#### WHAT IS BEING ASKED
Give again, word for word, every line in the entries below from the line with "camera: 50 degrees right, 0 degrees up" up to and including the line with "(472, 248) = (516, 305): white", and no other line.

#### DATASET CONTENT
------------------------------------

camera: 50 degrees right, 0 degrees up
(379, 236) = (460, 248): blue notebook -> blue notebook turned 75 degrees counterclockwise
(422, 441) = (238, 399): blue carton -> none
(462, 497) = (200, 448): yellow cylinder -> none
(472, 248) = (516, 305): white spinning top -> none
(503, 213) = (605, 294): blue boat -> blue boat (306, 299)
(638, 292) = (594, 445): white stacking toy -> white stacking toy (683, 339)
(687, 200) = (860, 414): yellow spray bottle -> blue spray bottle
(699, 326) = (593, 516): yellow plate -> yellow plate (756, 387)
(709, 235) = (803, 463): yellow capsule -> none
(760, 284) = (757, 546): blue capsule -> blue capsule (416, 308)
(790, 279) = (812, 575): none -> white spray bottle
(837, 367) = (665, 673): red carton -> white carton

------------------------------------

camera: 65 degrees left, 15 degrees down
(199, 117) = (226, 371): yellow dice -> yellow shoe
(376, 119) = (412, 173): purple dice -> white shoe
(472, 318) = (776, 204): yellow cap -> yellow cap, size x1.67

------------------------------------

#### SOLUTION
camera: 50 degrees right, 0 degrees up
(379, 236) = (460, 248): blue notebook -> blue notebook turned 75 degrees counterclockwise
(422, 441) = (238, 399): blue carton -> none
(462, 497) = (200, 448): yellow cylinder -> none
(472, 248) = (516, 305): white spinning top -> none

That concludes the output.